WORK TO BE COMPLETED:
Among the entries below, copy every line that carries the word "diode".
____ SOURCE INFORMATION
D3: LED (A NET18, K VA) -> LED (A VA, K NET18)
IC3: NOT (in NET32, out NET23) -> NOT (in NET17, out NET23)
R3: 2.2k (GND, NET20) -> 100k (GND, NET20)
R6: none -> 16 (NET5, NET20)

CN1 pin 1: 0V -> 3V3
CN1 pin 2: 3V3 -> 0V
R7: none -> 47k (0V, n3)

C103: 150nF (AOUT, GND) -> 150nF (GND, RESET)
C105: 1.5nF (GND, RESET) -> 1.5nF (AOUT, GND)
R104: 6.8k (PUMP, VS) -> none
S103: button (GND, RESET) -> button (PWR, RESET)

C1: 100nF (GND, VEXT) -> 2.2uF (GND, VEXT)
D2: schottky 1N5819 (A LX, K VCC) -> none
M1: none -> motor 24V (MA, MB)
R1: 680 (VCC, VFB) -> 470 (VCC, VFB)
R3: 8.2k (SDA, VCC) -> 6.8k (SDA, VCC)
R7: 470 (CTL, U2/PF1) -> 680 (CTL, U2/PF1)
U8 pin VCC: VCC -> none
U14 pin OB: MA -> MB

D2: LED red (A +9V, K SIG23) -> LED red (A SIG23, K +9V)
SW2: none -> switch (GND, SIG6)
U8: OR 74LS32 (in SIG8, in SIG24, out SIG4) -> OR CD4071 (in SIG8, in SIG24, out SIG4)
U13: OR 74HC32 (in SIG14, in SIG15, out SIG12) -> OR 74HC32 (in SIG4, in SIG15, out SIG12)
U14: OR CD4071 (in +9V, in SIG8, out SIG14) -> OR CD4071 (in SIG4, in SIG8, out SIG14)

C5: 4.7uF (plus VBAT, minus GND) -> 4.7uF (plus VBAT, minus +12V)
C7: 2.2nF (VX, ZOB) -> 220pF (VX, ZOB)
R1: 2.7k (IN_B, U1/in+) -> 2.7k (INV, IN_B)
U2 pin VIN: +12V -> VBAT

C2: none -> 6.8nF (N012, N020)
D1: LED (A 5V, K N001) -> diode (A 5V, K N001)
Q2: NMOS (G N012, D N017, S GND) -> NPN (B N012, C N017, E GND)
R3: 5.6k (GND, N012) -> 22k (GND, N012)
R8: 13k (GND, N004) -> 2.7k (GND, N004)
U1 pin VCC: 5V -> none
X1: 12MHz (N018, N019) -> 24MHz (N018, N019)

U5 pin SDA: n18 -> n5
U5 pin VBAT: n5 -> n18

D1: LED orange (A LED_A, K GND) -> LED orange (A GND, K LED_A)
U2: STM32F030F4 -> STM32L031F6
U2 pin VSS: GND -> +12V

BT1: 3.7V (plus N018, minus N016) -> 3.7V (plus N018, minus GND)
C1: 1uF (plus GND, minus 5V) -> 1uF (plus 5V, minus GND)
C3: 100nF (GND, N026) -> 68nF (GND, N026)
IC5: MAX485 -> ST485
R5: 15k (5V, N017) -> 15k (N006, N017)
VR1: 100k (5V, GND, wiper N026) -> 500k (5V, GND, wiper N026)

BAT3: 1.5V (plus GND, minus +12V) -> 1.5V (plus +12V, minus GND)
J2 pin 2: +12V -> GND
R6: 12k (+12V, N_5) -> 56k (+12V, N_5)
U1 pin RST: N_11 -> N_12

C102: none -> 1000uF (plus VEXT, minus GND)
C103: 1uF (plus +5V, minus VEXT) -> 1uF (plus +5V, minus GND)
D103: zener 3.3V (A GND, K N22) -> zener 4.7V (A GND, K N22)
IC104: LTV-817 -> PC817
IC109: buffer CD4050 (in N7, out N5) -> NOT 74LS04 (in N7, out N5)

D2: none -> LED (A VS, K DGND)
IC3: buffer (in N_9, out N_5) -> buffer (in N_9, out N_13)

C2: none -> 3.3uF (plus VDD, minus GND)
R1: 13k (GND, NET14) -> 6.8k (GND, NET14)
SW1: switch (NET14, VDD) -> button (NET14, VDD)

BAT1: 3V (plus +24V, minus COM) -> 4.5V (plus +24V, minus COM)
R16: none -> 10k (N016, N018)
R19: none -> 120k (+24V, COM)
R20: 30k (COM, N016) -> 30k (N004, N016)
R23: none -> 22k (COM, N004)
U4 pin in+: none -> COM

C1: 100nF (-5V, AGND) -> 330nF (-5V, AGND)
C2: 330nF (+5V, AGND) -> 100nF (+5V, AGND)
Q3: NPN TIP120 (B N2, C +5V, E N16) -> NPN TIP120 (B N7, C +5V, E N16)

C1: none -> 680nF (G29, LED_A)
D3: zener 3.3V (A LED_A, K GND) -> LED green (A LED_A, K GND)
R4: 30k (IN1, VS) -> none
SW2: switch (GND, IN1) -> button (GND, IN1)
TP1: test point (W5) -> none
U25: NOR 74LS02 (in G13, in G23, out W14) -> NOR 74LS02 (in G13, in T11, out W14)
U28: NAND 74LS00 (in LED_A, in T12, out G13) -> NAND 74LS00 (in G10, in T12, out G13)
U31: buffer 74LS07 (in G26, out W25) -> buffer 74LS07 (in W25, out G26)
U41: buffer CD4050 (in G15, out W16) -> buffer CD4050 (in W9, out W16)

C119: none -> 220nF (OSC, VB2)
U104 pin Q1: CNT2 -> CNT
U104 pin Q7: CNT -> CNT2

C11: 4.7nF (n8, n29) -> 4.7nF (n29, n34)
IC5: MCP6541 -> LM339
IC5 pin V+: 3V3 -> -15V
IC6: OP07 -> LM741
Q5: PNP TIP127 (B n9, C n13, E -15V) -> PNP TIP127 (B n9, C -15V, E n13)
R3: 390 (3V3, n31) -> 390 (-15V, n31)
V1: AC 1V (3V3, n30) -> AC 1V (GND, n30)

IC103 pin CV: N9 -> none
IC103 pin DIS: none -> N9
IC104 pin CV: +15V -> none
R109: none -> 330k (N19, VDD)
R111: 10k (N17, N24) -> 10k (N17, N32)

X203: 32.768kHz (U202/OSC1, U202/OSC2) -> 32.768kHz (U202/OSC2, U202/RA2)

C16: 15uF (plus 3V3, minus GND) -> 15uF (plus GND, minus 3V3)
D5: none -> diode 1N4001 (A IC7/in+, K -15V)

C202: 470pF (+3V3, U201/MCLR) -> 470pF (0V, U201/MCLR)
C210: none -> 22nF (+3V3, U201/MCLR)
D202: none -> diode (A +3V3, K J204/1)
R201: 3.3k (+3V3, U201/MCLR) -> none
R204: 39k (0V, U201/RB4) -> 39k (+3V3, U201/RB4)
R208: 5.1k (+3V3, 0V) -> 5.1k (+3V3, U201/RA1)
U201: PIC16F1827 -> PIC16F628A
________
RESPONSE TO THE TASK:
D1: LED (A 5V, K N001) -> diode (A 5V, K N001)
D5: none -> diode 1N4001 (A IC7/in+, K -15V)
D202: none -> diode (A +3V3, K J204/1)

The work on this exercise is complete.